Required work:
Each entry must be given again exactly as it appears, with images excluded.

━━━━━ Material for this task

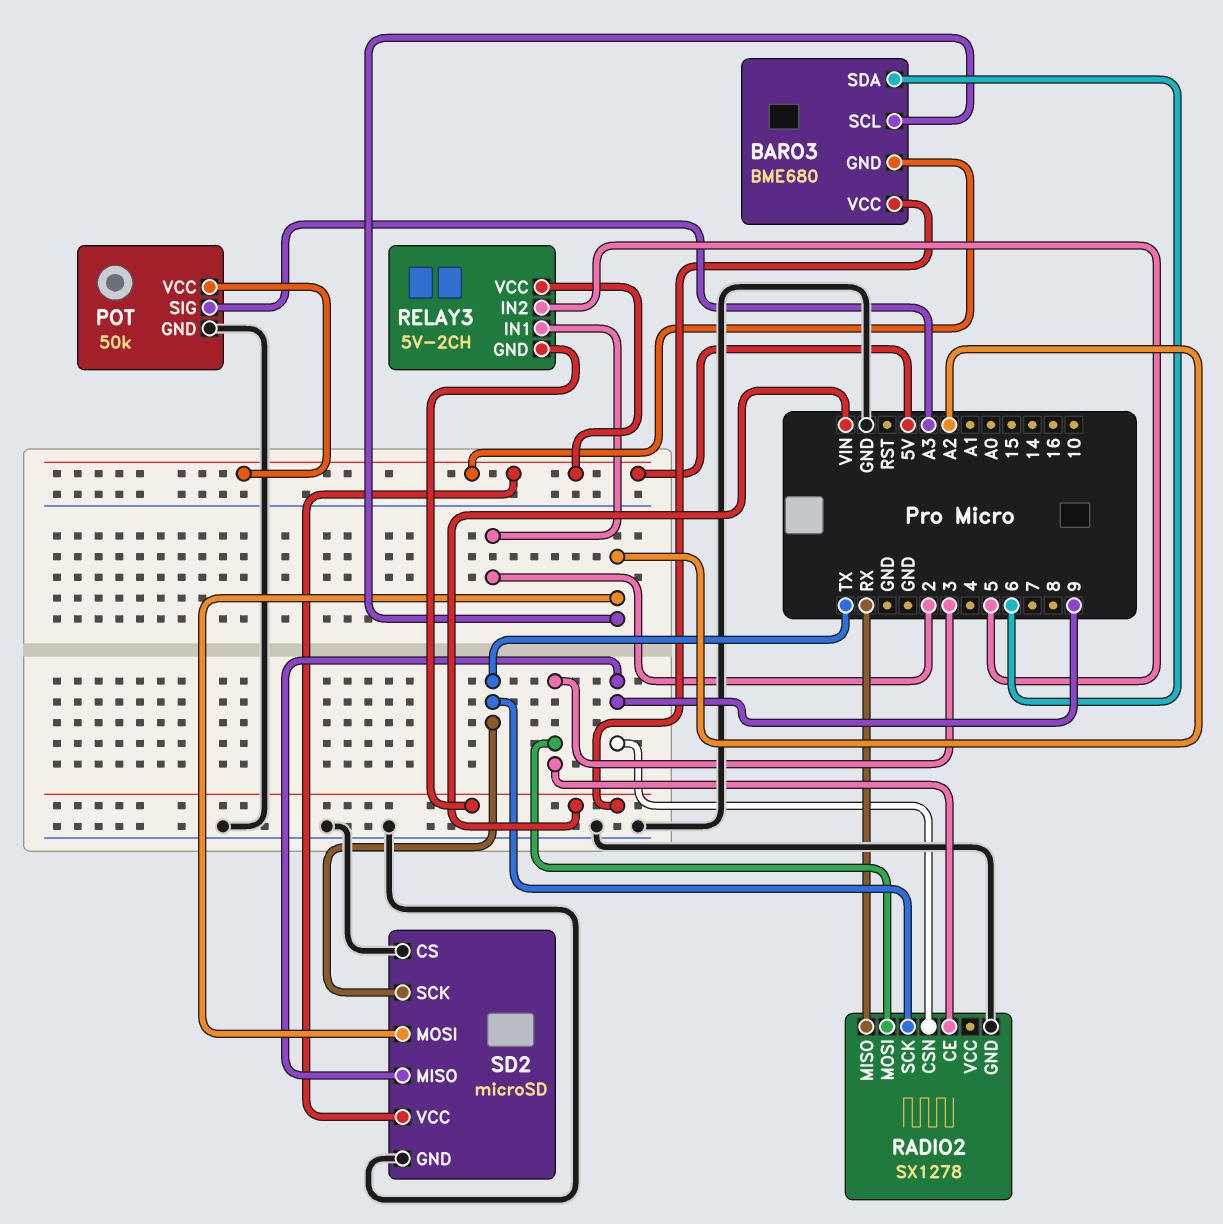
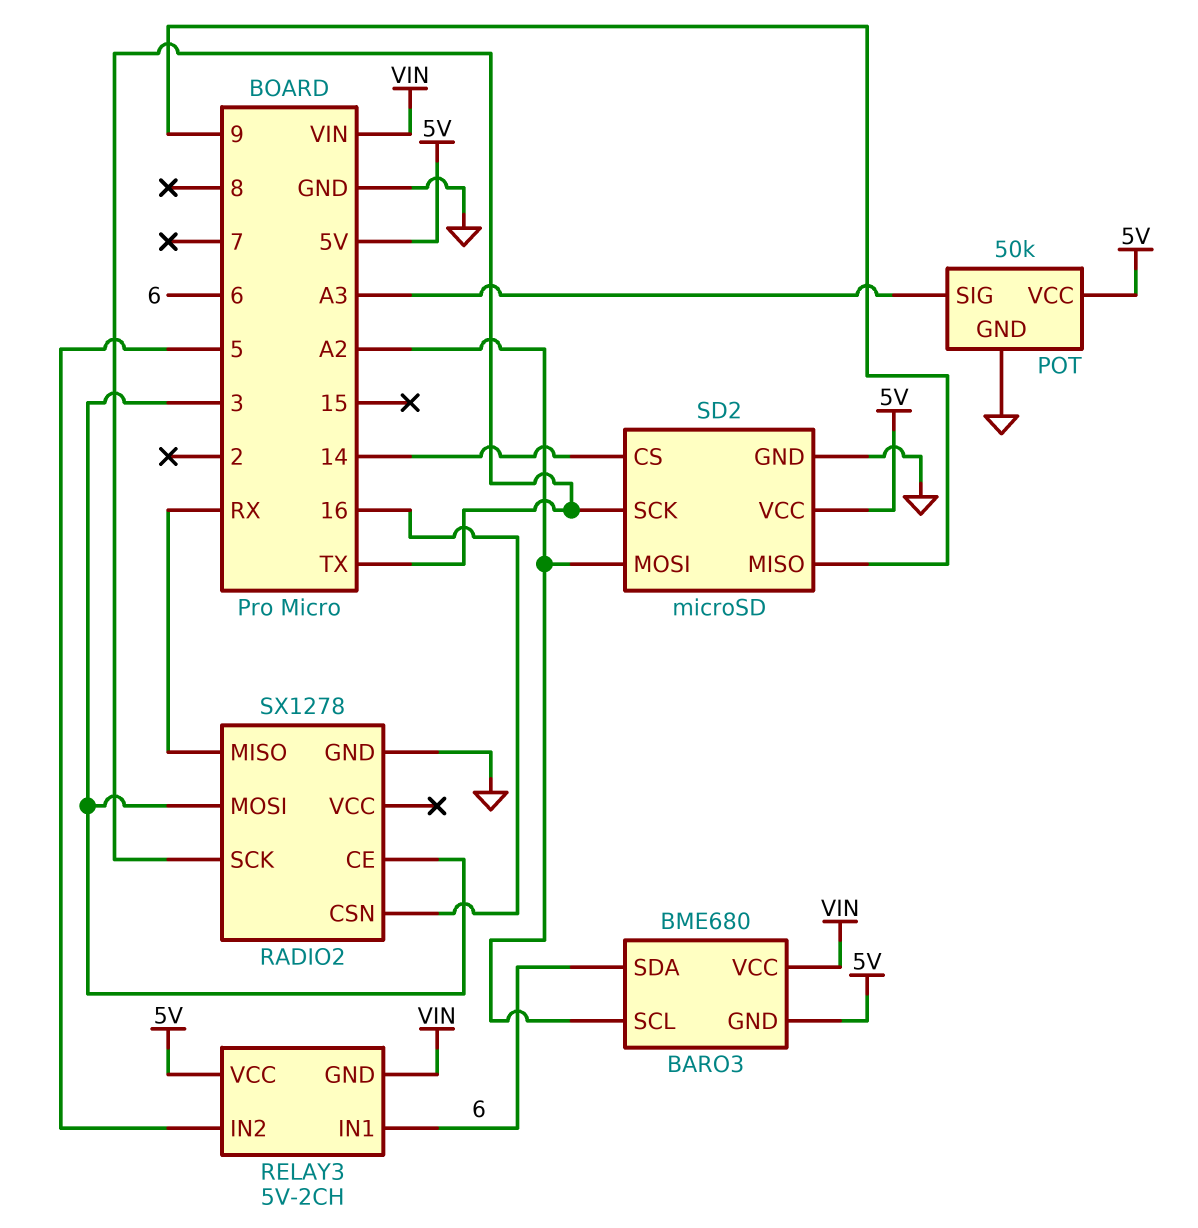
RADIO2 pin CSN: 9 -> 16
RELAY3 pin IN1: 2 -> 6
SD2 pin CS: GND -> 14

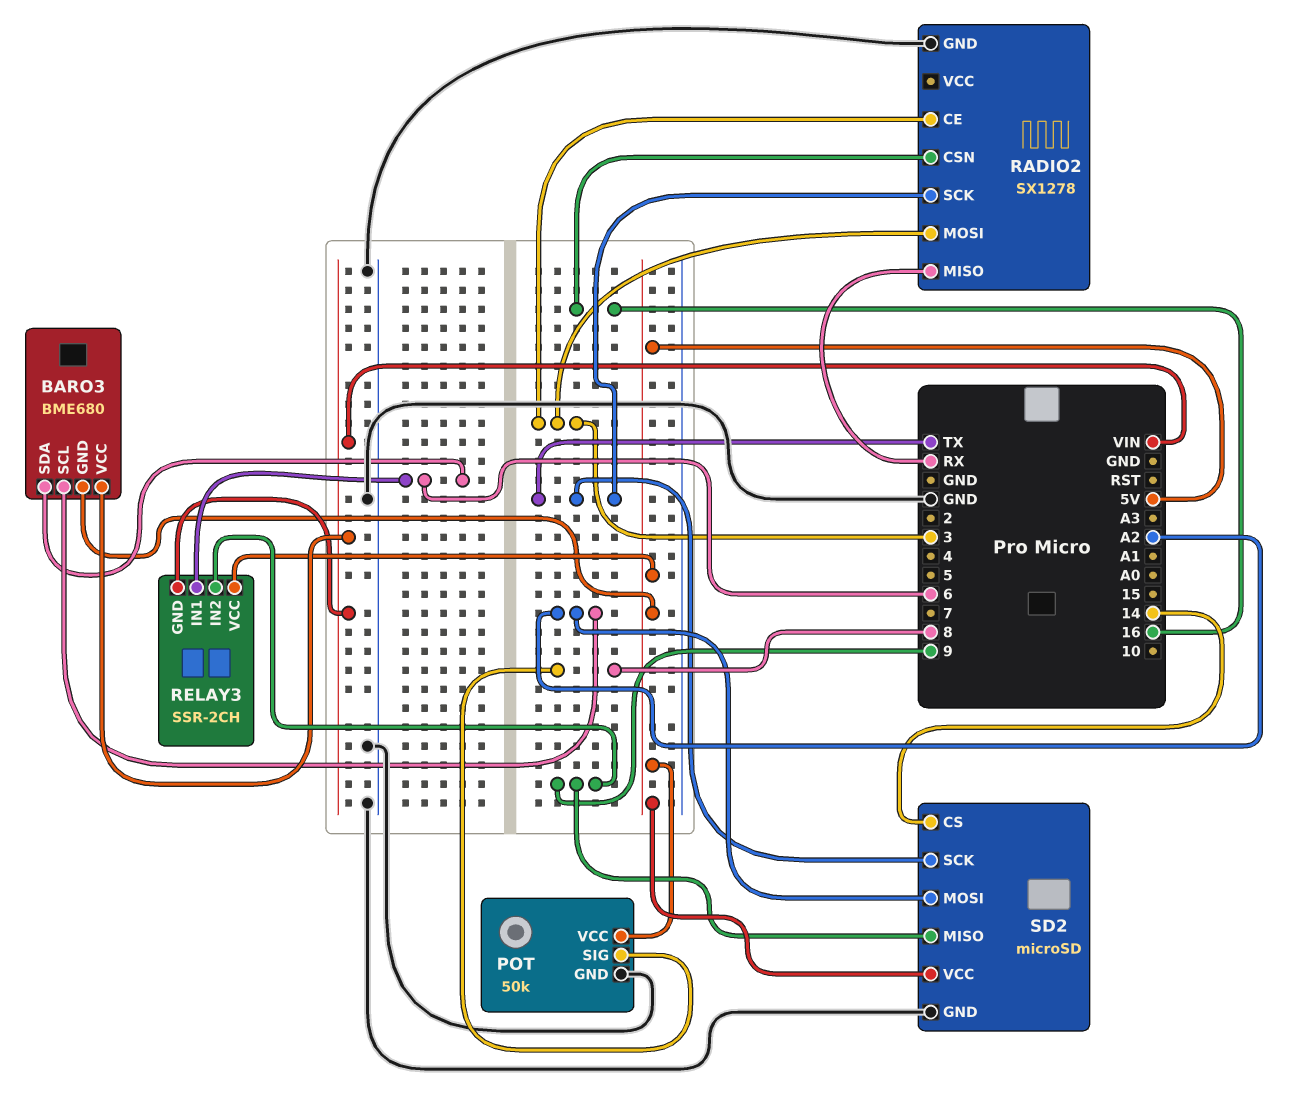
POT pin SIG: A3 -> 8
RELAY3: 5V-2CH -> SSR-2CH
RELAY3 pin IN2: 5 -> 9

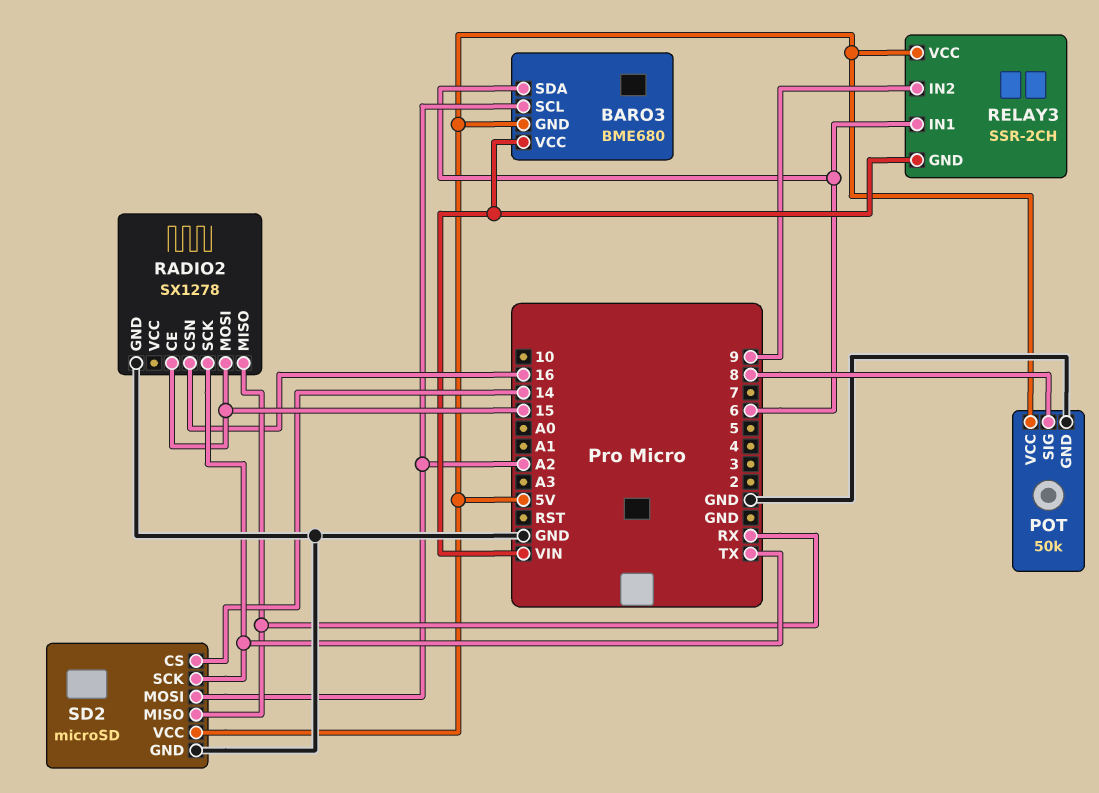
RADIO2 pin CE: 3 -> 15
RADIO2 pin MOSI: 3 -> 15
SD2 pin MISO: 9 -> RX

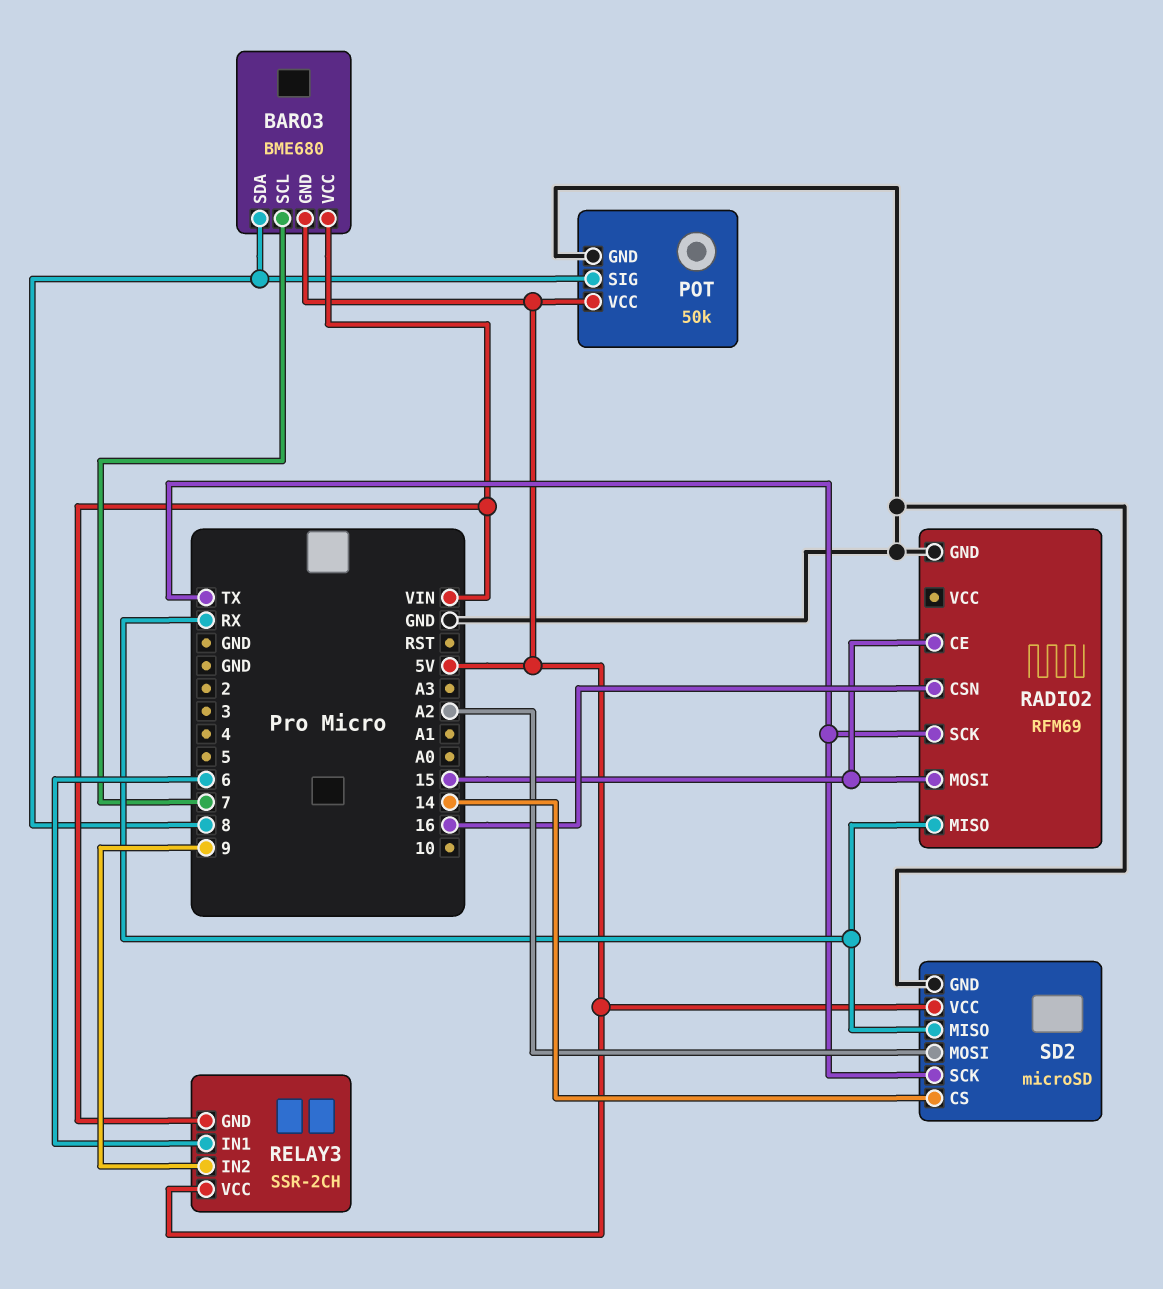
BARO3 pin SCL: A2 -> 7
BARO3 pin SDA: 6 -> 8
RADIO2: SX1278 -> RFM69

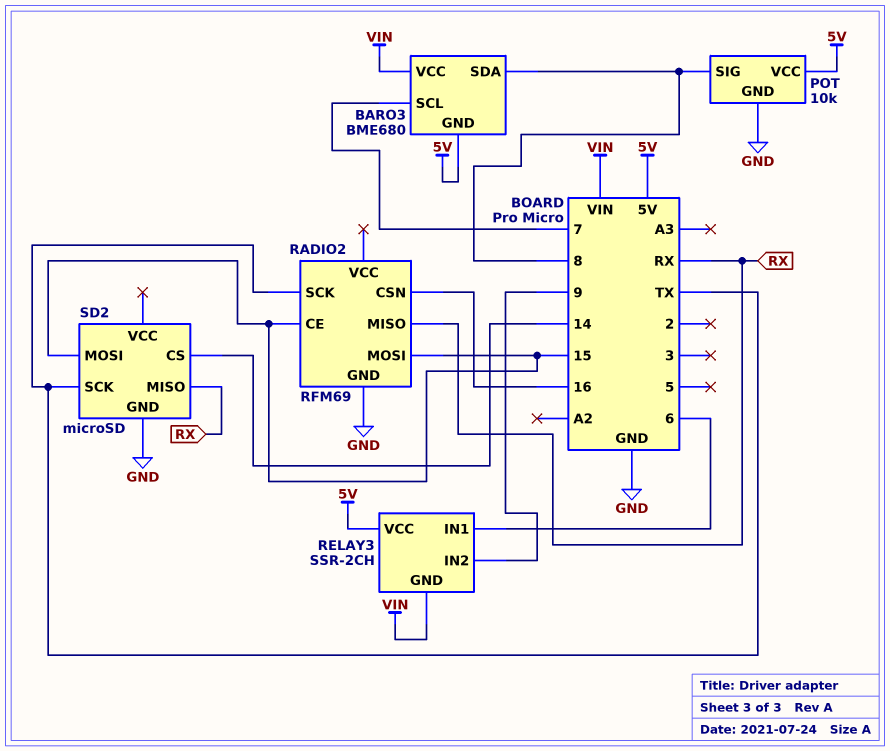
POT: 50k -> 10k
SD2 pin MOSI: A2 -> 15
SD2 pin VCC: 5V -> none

━━━━━━━━━━

Answer for this exercise:
RADIO2 pin CSN: 9 -> 16
RELAY3 pin IN1: 2 -> 6
SD2 pin CS: GND -> 14

POT pin SIG: A3 -> 8
RELAY3: 5V-2CH -> SSR-2CH
RELAY3 pin IN2: 5 -> 9

RADIO2 pin CE: 3 -> 15
RADIO2 pin MOSI: 3 -> 15
SD2 pin MISO: 9 -> RX

BARO3 pin SCL: A2 -> 7
BARO3 pin SDA: 6 -> 8
RADIO2: SX1278 -> RFM69

POT: 50k -> 10k
SD2 pin MOSI: A2 -> 15
SD2 pin VCC: 5V -> none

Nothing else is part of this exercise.